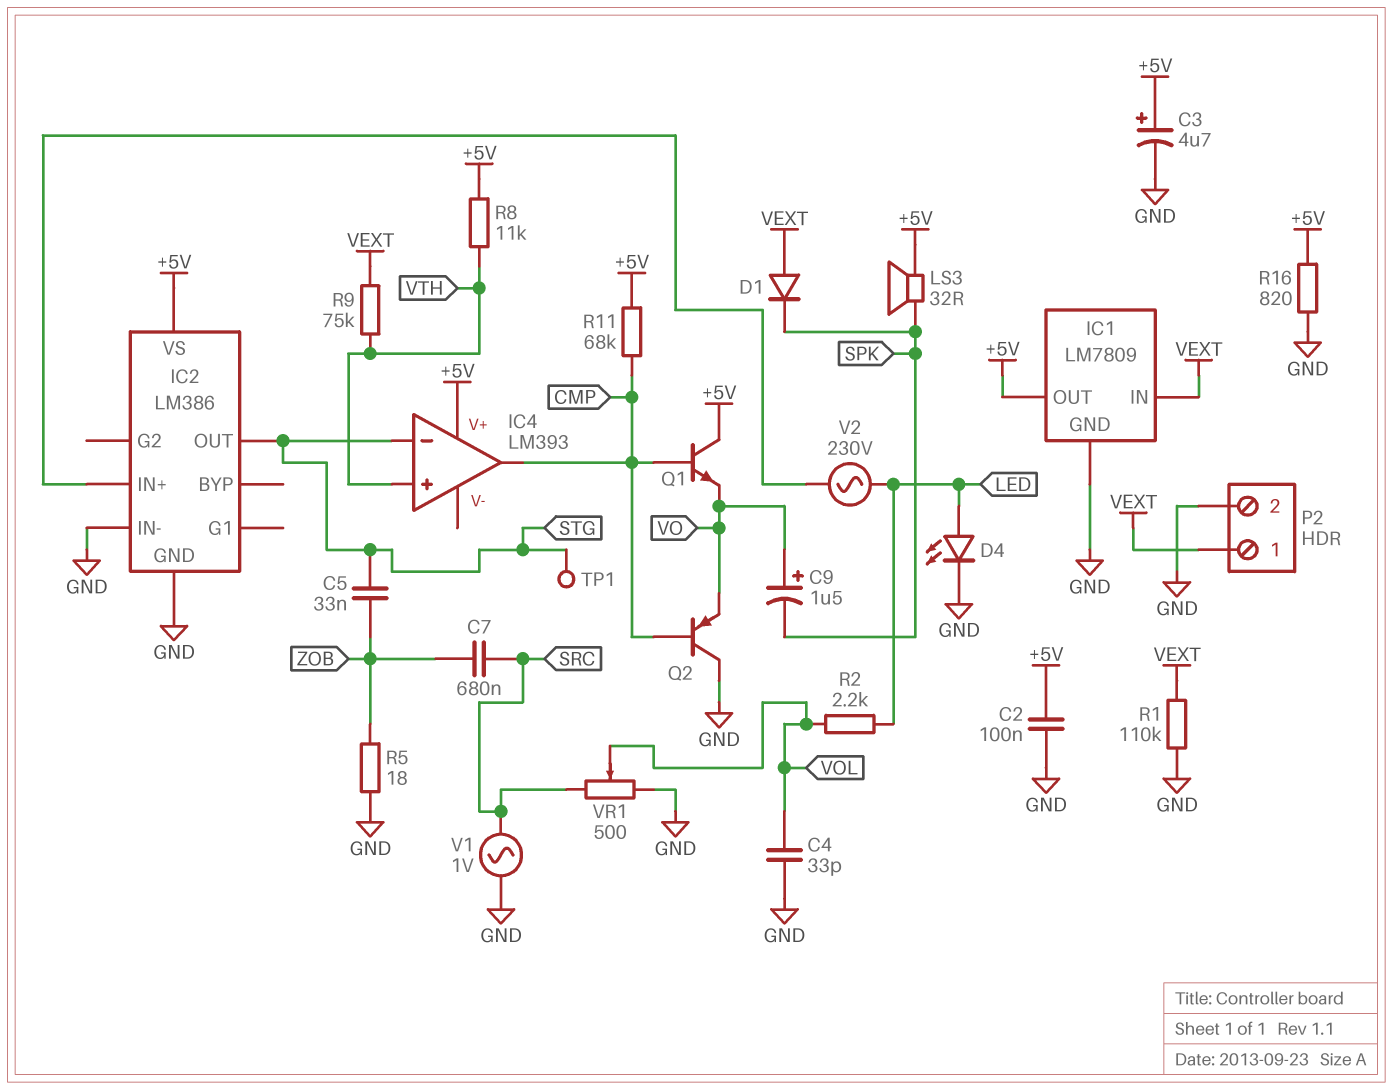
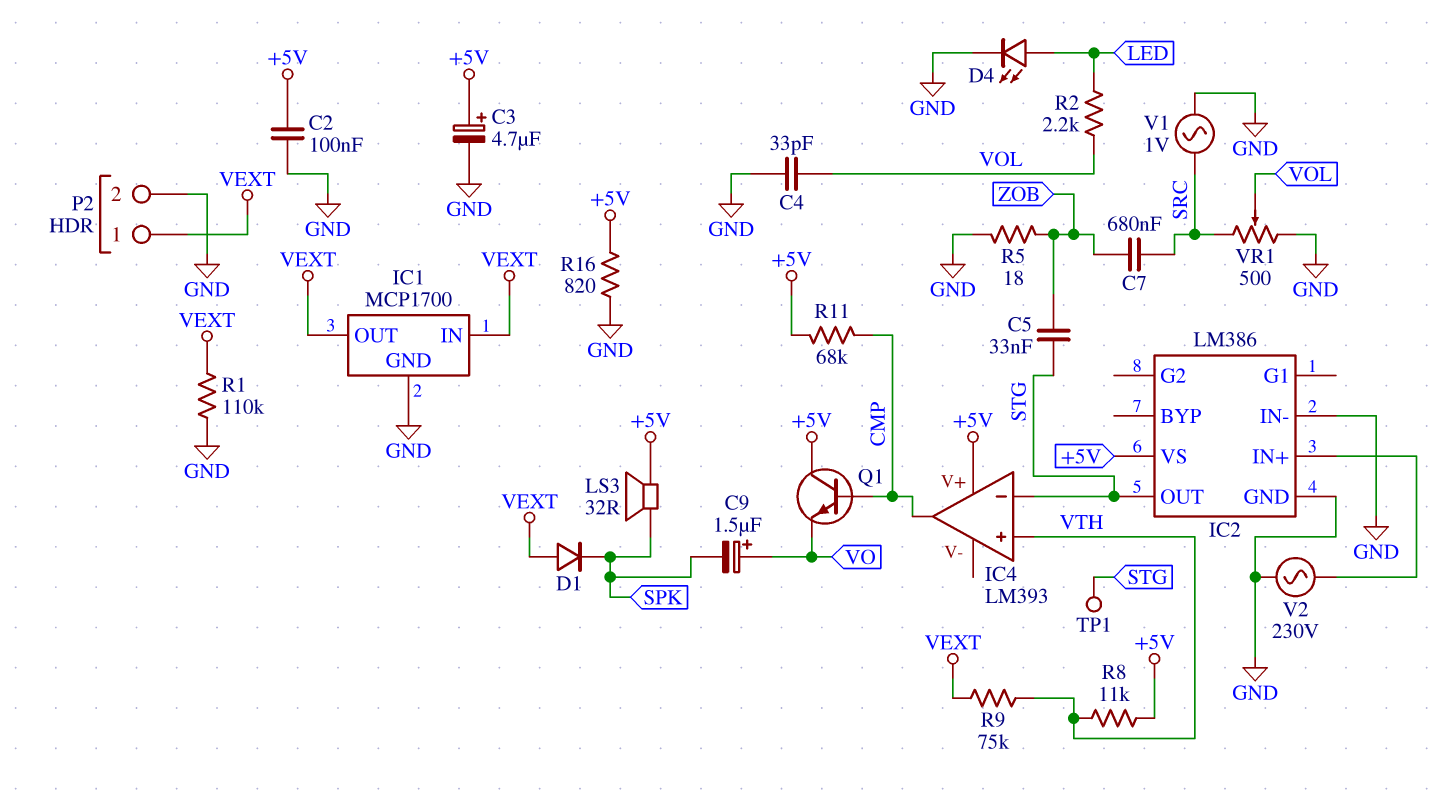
IC1: LM7809 -> MCP1700
IC1 pin OUT: +5V -> VEXT
Q2: PNP (B CMP, C GND, E VO) -> none
V2: AC 230V (IC2/IN+, LED) -> AC 230V (GND, IC2/IN+)

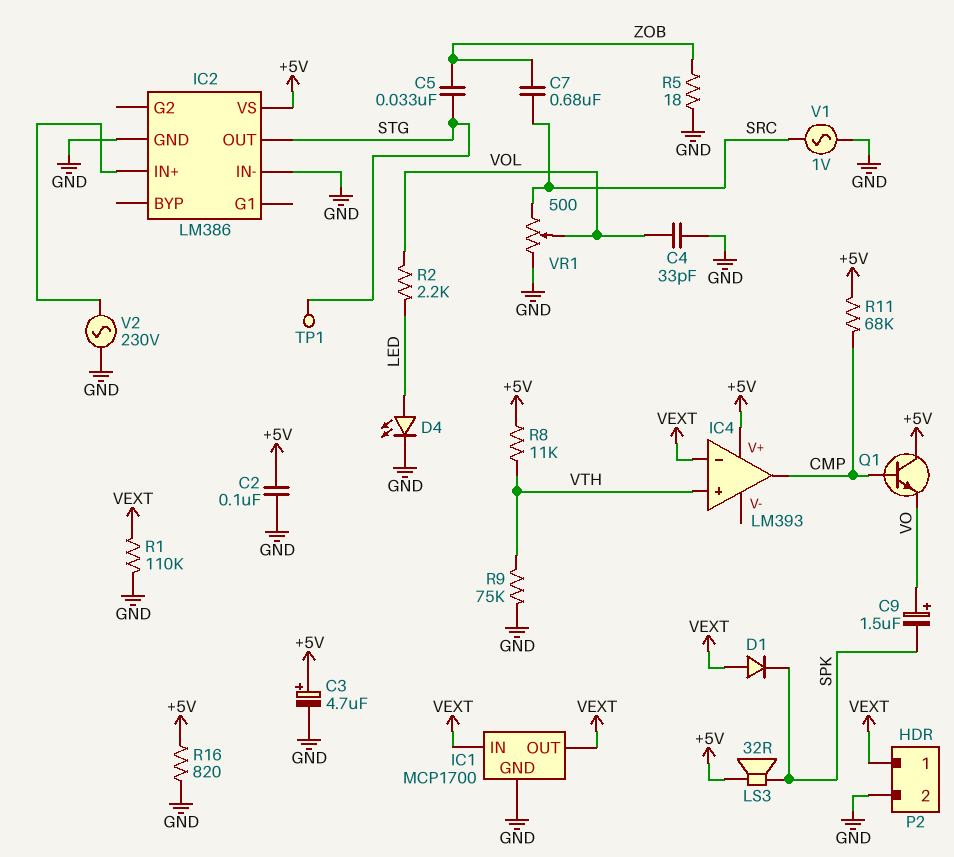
IC4 pin in-: STG -> VEXT
R9: 75k (VEXT, VTH) -> 75k (GND, VTH)

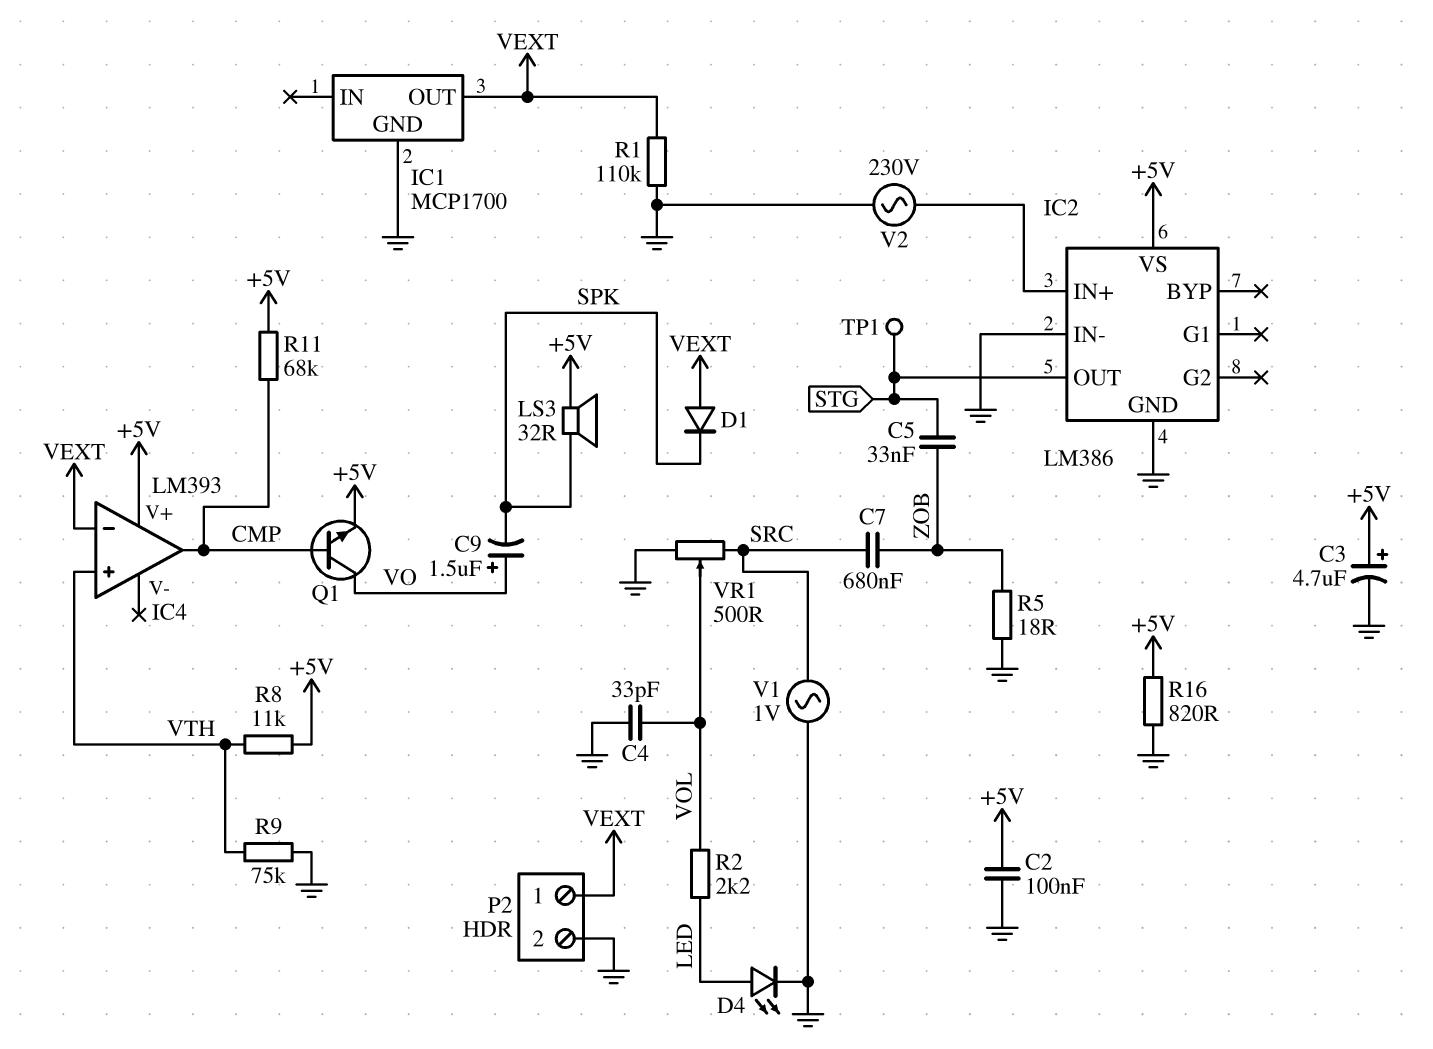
IC1 pin IN: VEXT -> none
Q1: NPN (B CMP, C +5V, E VO) -> NPN (B CMP, C VO, E +5V)

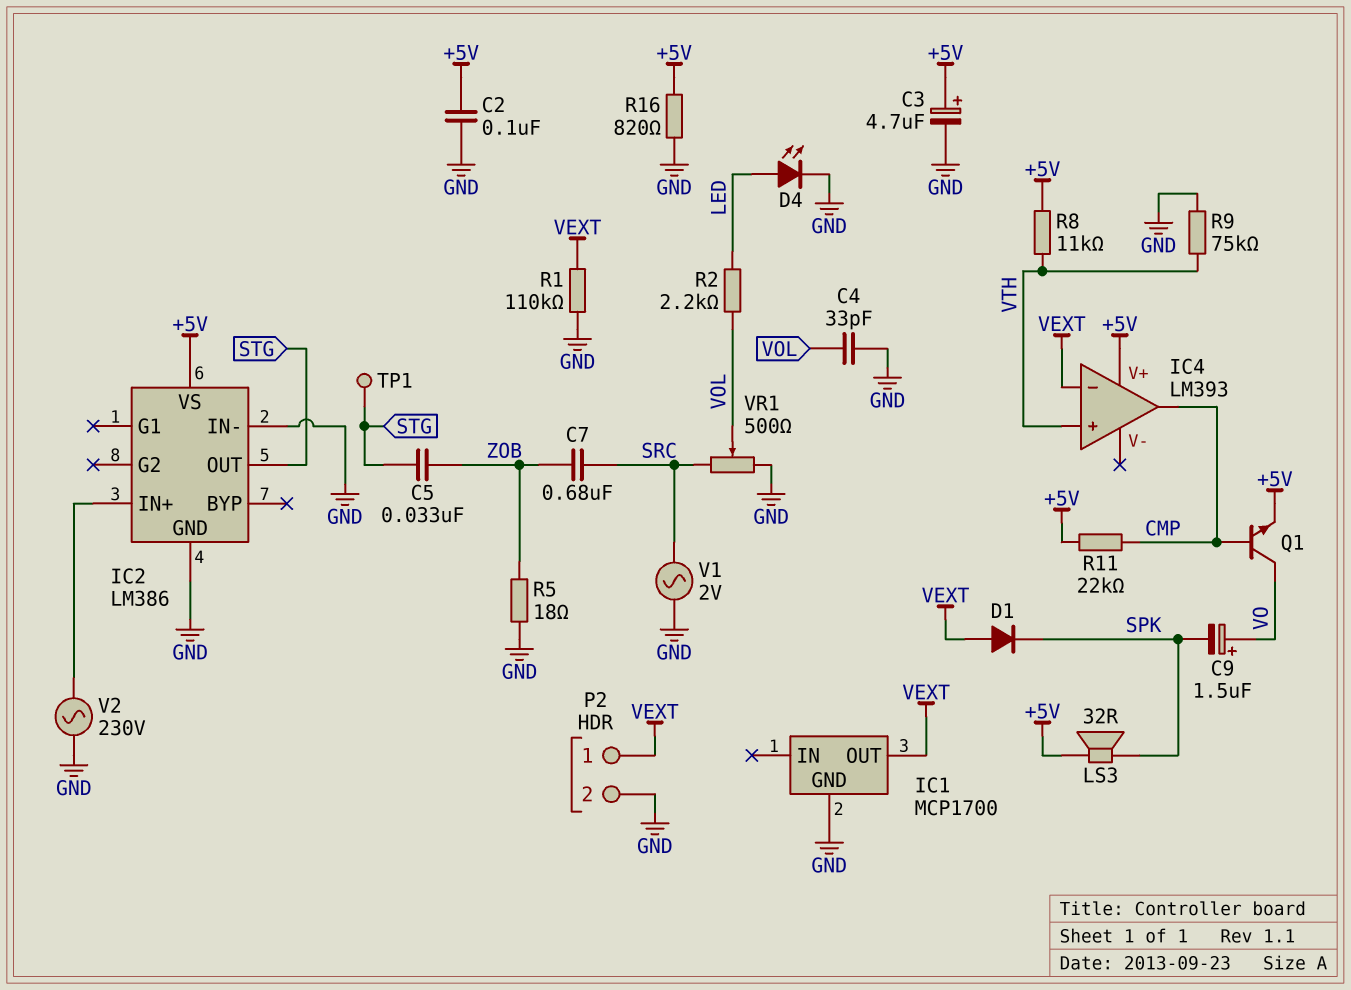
R11: 68k (+5V, CMP) -> 22k (+5V, CMP)
V1: AC 1V (GND, SRC) -> AC 2V (GND, SRC)

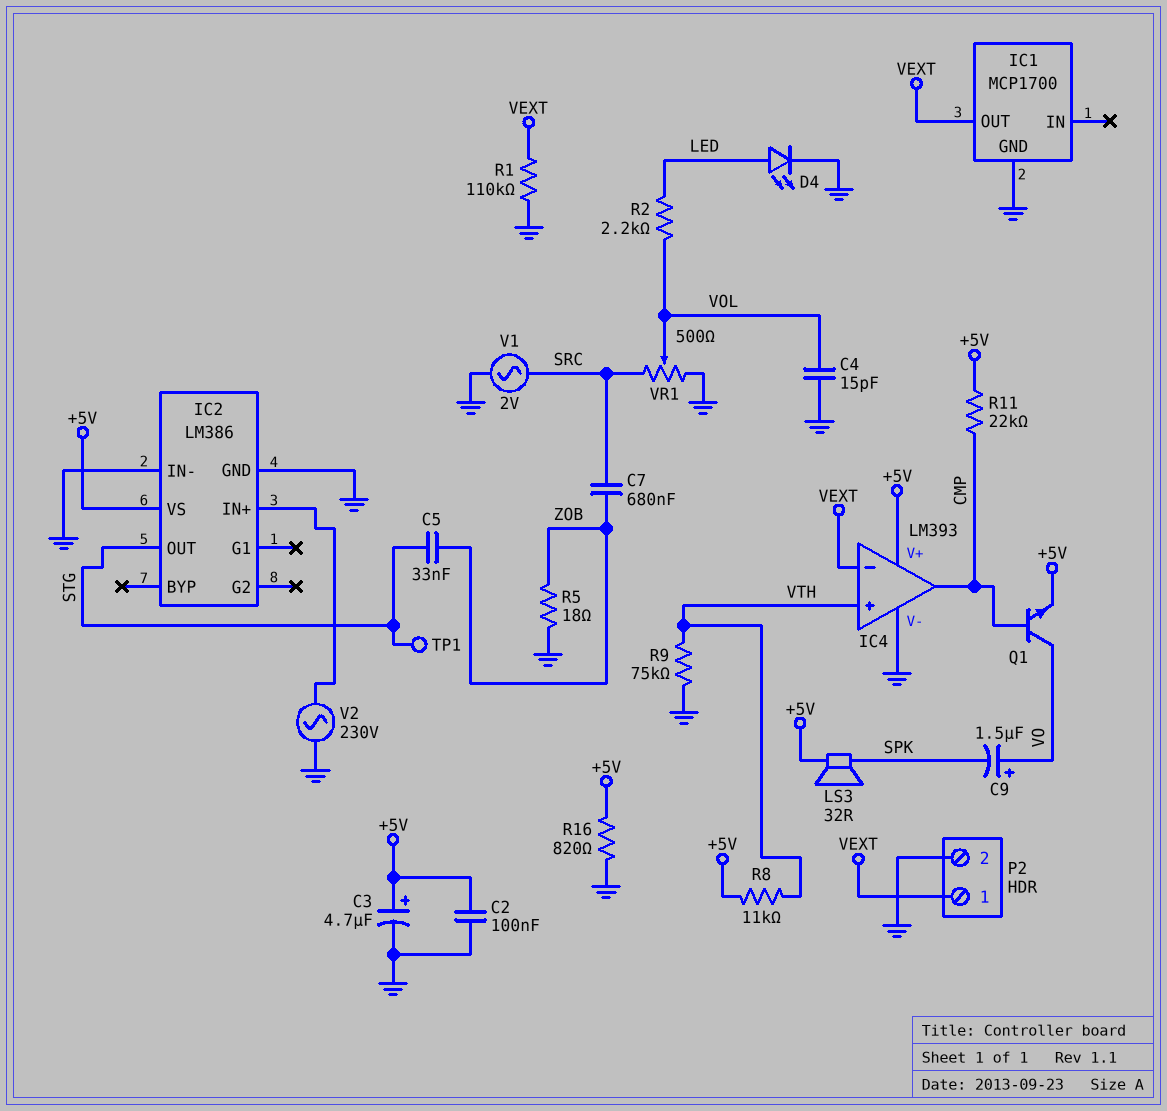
C4: 33pF (GND, VOL) -> 15pF (GND, VOL)
D1: diode (A VEXT, K SPK) -> none
IC4 pin V-: none -> GND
########
◆ **YOUR GOAL**: Give back an exact copy of only the lines from the one with "IC1 pin OUT: +5V -> VEXT" through the final line of the material, both included. Pictures do not belong in it.

◆ **RESPONSE AREA**:
IC1 pin OUT: +5V -> VEXT
Q2: PNP (B CMP, C GND, E VO) -> none
V2: AC 230V (IC2/IN+, LED) -> AC 230V (GND, IC2/IN+)

IC4 pin in-: STG -> VEXT
R9: 75k (VEXT, VTH) -> 75k (GND, VTH)

IC1 pin IN: VEXT -> none
Q1: NPN (B CMP, C +5V, E VO) -> NPN (B CMP, C VO, E +5V)

R11: 68k (+5V, CMP) -> 22k (+5V, CMP)
V1: AC 1V (GND, SRC) -> AC 2V (GND, SRC)

C4: 33pF (GND, VOL) -> 15pF (GND, VOL)
D1: diode (A VEXT, K SPK) -> none
IC4 pin V-: none -> GND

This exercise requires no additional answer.